-- Opening Marker --

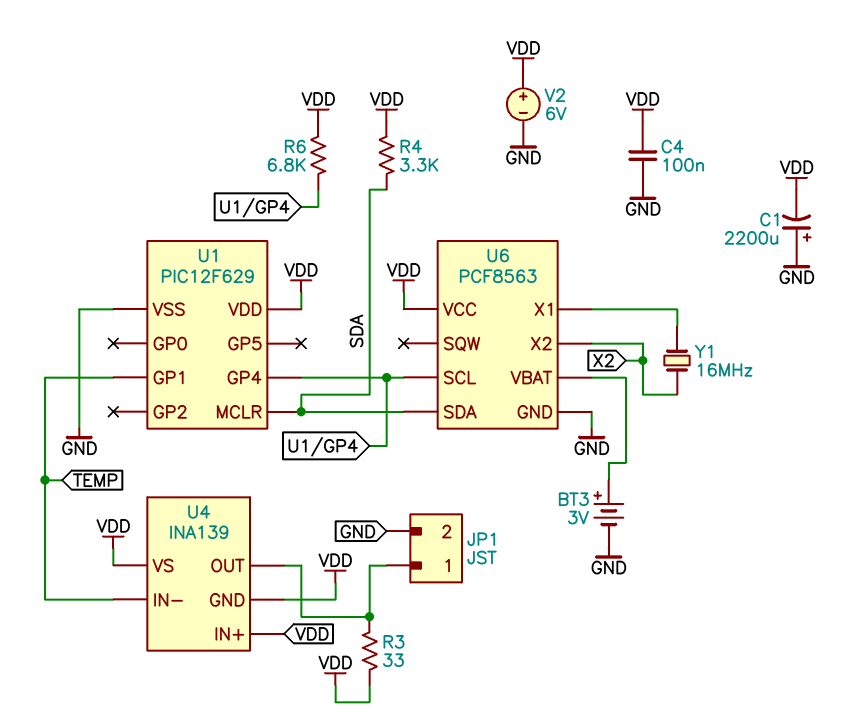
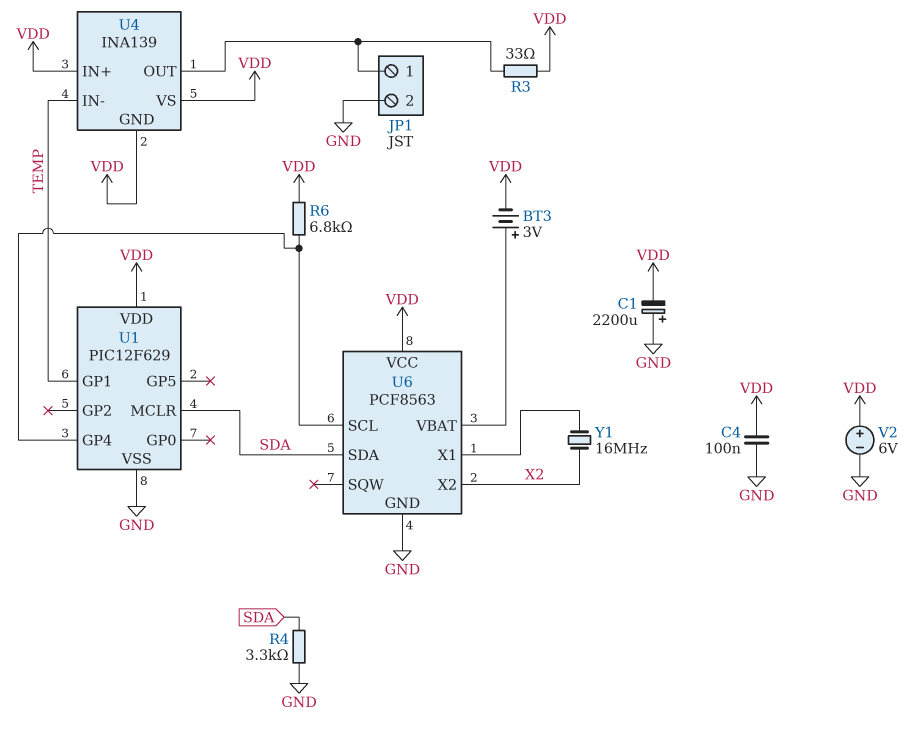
BT3: 3V (plus U6/VBAT, minus GND) -> 3V (plus U6/VBAT, minus VDD)
R4: 3.3k (SDA, VDD) -> 3.3k (GND, SDA)

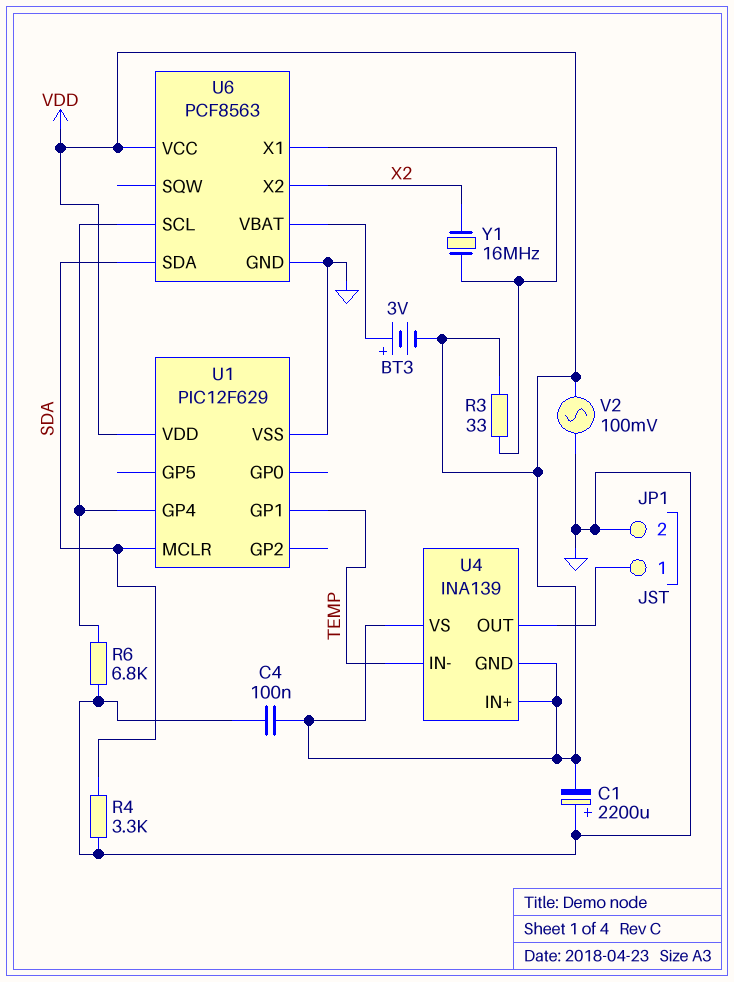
R3: 33 (JP1/1, VDD) -> 33 (U6/X1, VDD)
R6: 6.8k (U1/GP4, VDD) -> 6.8k (GND, U1/GP4)
V2: 6V (plus VDD, minus GND) -> AC 100mV (GND, VDD)

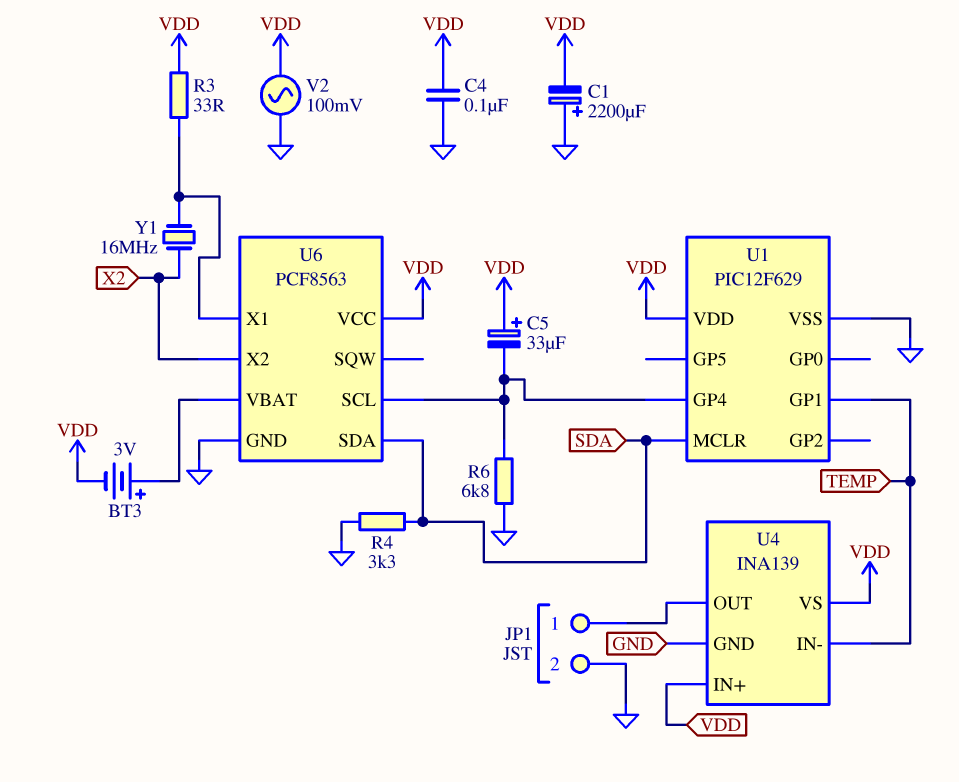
C5: none -> 33uF (plus VDD, minus U1/GP4)
U4 pin GND: VDD -> GND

-- Closing Marker --

### Task details
Go through the material and say how many lines include "plus". The number alone will do.

### Answer to this exercise
3